→ EXERCISE DESCRIPTION
Copy word for word, please, the lines of the entries below running from the one containing "yellow ellipse: moved 28 px right, 27 px up" to the one containing "pink line: rotated", both ends included.

→ DATA FOR PROCESSING
---

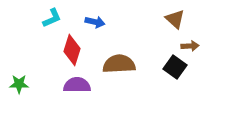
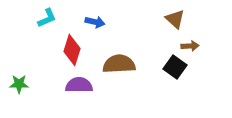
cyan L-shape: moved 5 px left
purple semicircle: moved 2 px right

---

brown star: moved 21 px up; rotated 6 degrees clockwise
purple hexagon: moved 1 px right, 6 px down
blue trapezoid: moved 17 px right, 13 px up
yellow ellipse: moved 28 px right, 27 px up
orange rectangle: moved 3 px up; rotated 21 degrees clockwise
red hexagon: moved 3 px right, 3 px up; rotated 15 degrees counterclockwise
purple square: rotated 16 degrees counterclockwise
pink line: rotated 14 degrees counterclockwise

---

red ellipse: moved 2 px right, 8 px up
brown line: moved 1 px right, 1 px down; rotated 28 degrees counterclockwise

---

→ SOLUTION FOR THIS TASK
yellow ellipse: moved 28 px right, 27 px up
orange rectangle: moved 3 px up; rotated 21 degrees clockwise
red hexagon: moved 3 px right, 3 px up; rotated 15 degrees counterclockwise
purple square: rotated 16 degrees counterclockwise
pink line: rotated 14 degrees counterclockwise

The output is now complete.